Exercise requirements
In the entries below, find the line with "(733, 531) = (351, 408): none -> green tape" and the line with "(438, 256) = (438, 342): brown". Return those two lines and all lines between them, exactly.
---
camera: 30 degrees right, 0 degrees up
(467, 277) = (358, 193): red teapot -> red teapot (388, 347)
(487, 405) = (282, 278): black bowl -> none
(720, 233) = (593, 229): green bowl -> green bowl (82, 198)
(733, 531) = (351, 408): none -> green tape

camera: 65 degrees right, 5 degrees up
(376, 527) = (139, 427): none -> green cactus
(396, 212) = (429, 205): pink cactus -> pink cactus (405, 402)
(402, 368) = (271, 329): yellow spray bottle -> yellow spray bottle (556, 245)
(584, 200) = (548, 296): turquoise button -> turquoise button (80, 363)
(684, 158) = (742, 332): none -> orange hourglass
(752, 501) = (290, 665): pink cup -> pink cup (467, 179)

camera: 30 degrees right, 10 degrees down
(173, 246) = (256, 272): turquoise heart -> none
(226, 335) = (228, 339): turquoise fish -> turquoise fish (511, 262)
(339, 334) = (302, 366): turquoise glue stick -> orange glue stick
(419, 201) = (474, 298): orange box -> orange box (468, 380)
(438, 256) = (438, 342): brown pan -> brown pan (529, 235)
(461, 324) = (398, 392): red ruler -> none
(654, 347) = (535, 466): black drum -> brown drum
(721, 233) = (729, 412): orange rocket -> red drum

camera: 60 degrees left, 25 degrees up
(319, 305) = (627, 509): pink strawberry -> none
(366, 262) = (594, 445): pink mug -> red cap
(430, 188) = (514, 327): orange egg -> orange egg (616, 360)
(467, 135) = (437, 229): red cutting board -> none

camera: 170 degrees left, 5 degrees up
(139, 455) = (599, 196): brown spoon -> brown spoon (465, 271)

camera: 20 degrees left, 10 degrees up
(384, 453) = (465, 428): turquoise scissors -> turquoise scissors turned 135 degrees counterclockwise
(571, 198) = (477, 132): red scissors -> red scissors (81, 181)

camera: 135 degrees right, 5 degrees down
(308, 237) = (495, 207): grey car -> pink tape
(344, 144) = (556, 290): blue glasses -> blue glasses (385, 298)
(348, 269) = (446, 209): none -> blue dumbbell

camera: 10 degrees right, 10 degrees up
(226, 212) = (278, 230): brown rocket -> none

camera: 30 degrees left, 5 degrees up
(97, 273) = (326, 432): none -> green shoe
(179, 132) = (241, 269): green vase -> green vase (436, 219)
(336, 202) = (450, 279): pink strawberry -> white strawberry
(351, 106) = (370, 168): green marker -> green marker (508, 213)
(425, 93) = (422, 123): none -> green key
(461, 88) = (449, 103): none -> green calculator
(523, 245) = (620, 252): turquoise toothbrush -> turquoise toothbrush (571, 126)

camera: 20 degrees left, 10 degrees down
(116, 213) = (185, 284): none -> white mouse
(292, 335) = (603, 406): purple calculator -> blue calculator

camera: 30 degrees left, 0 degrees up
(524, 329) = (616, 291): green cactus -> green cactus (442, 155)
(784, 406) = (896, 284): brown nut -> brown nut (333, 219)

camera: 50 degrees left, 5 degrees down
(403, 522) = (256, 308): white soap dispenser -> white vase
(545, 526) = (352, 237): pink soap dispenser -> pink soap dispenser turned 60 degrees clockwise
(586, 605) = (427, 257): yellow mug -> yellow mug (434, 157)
---
Expected answer
(733, 531) = (351, 408): none -> green tape

camera: 65 degrees right, 5 degrees up
(376, 527) = (139, 427): none -> green cactus
(396, 212) = (429, 205): pink cactus -> pink cactus (405, 402)
(402, 368) = (271, 329): yellow spray bottle -> yellow spray bottle (556, 245)
(584, 200) = (548, 296): turquoise button -> turquoise button (80, 363)
(684, 158) = (742, 332): none -> orange hourglass
(752, 501) = (290, 665): pink cup -> pink cup (467, 179)

camera: 30 degrees right, 10 degrees down
(173, 246) = (256, 272): turquoise heart -> none
(226, 335) = (228, 339): turquoise fish -> turquoise fish (511, 262)
(339, 334) = (302, 366): turquoise glue stick -> orange glue stick
(419, 201) = (474, 298): orange box -> orange box (468, 380)
(438, 256) = (438, 342): brown pan -> brown pan (529, 235)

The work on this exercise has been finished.